*Required action*: Begin with the line that has "BT pin RXD: D2 -> D5". Give it and every line after it again, exactly, through the end of the entries below.

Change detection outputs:
- Opening Delimiter -
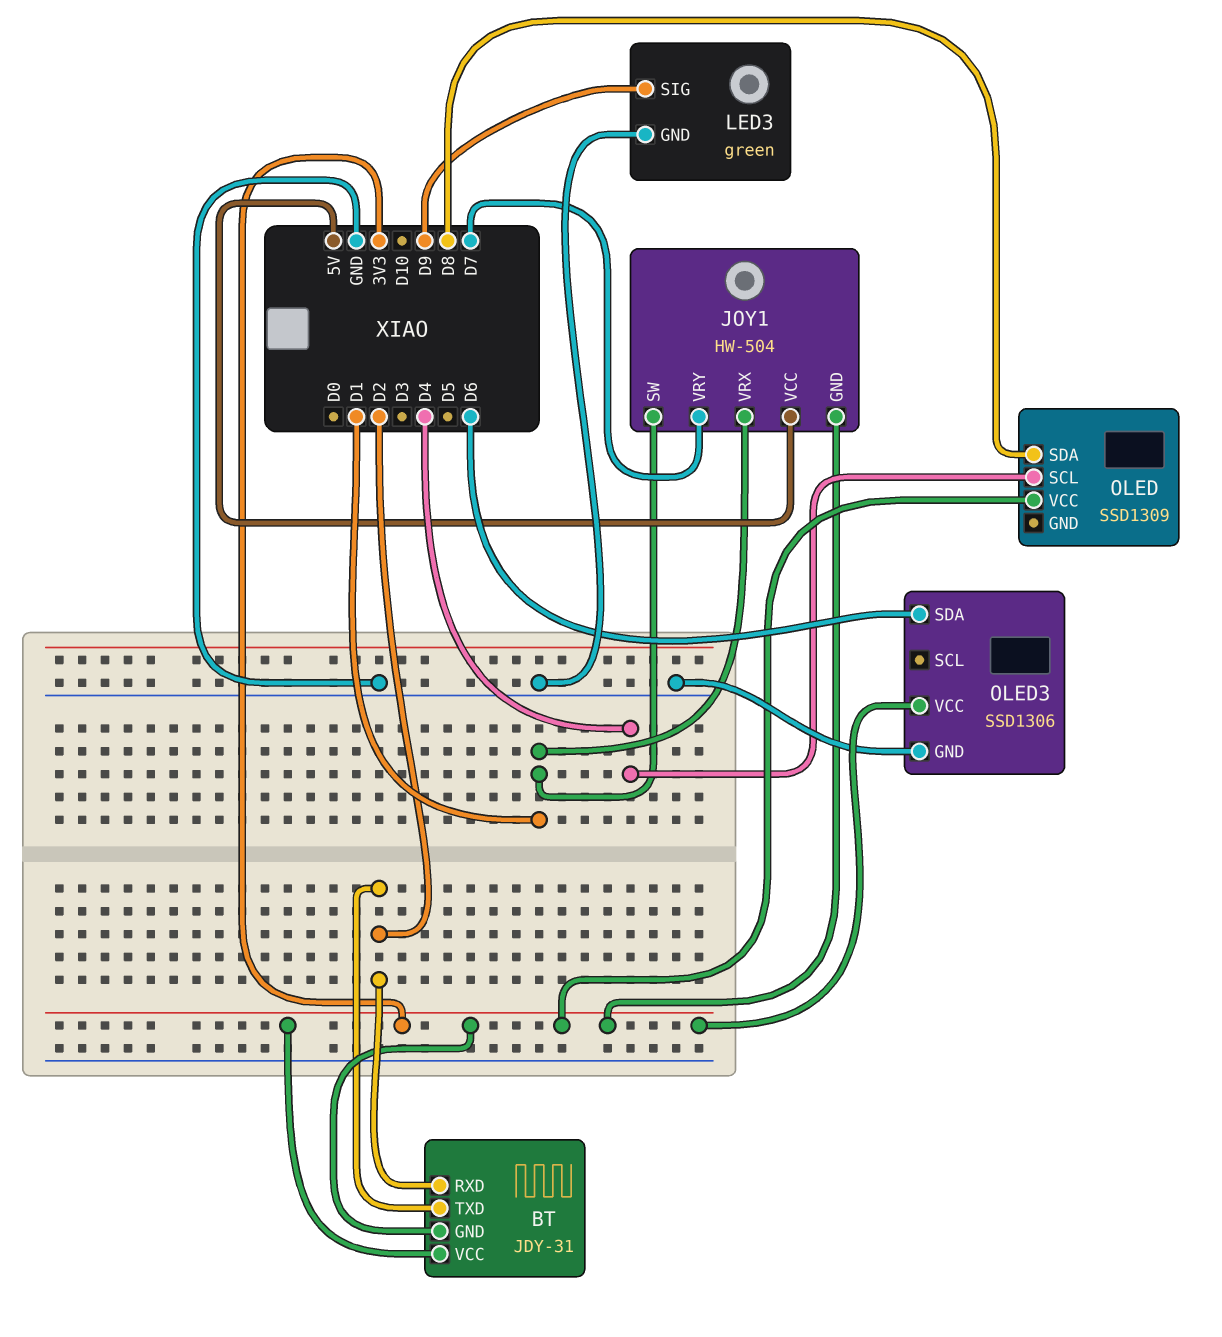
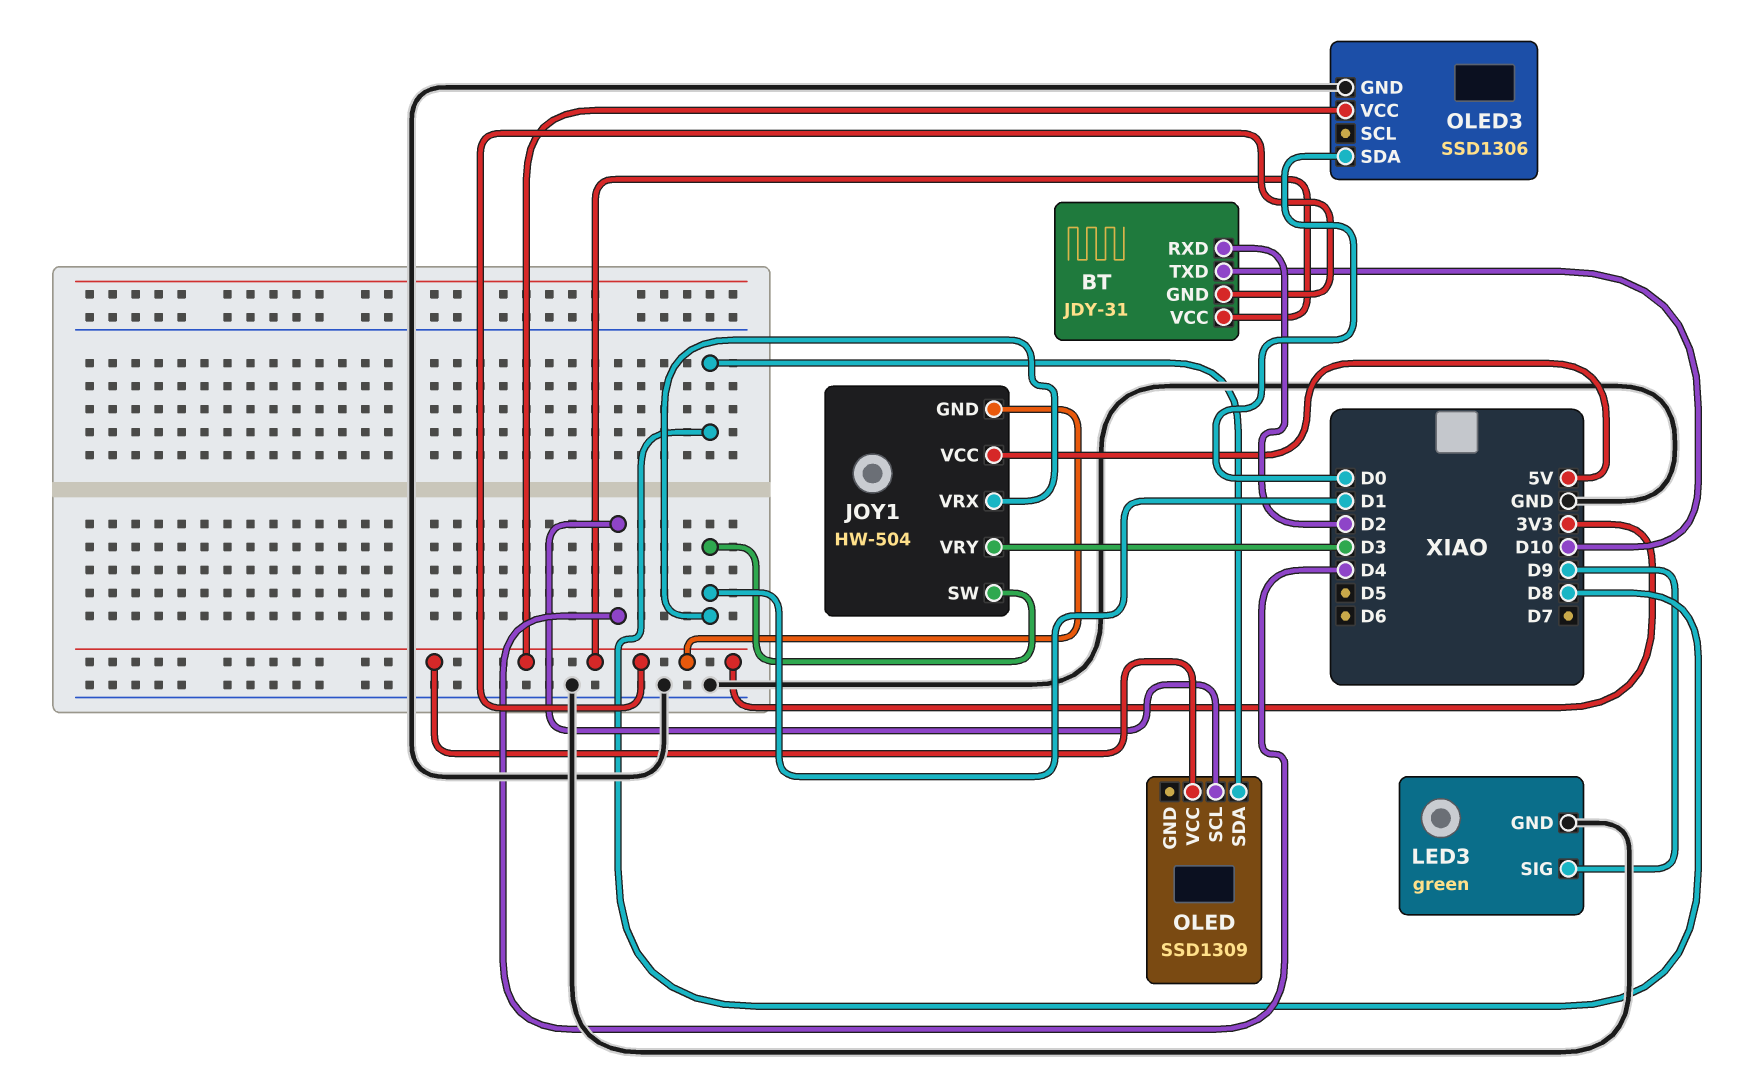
BT pin TXD: D2 -> D10
JOY1 pin VRY: D7 -> D3
OLED3 pin SDA: D6 -> D0

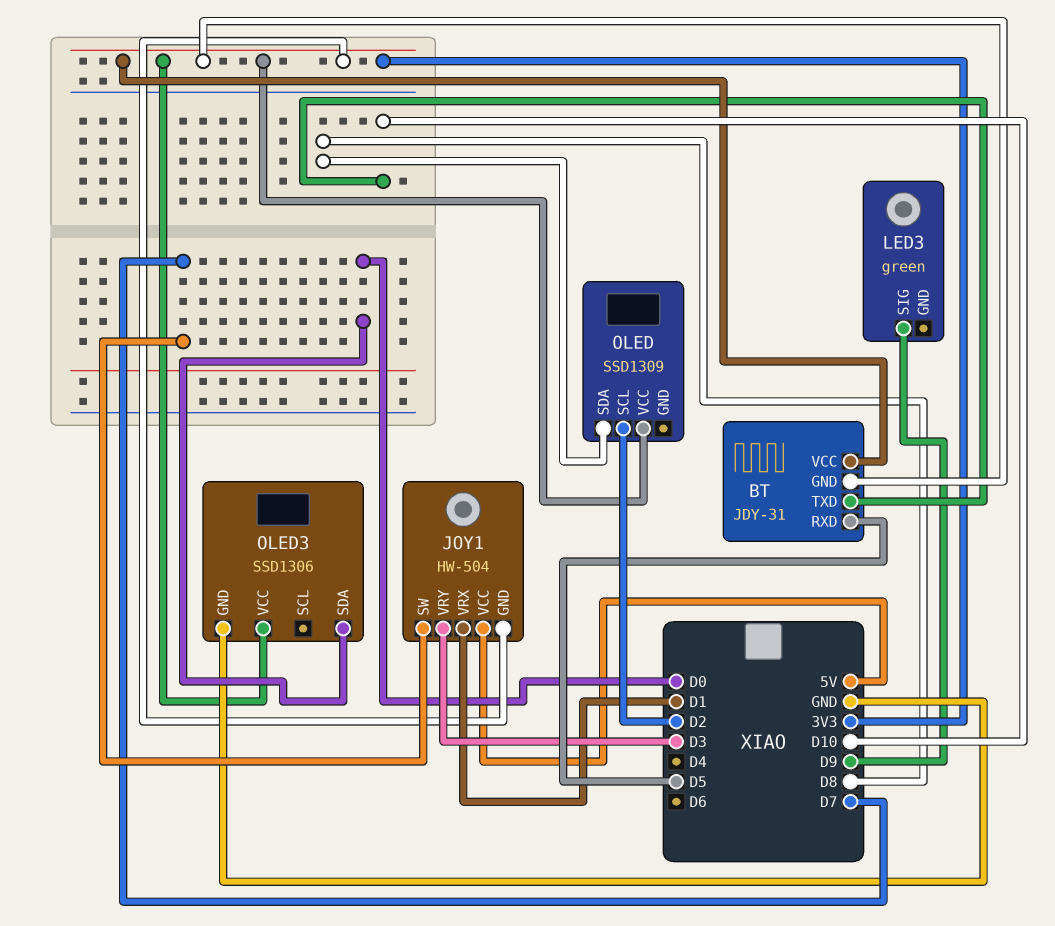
BT pin RXD: D2 -> D5
JOY1 pin SW: D1 -> D7
LED3 pin GND: GND -> none
OLED pin SCL: D4 -> D2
- Closing Delimiter -
*Finished exercise*:
BT pin RXD: D2 -> D5
JOY1 pin SW: D1 -> D7
LED3 pin GND: GND -> none
OLED pin SCL: D4 -> D2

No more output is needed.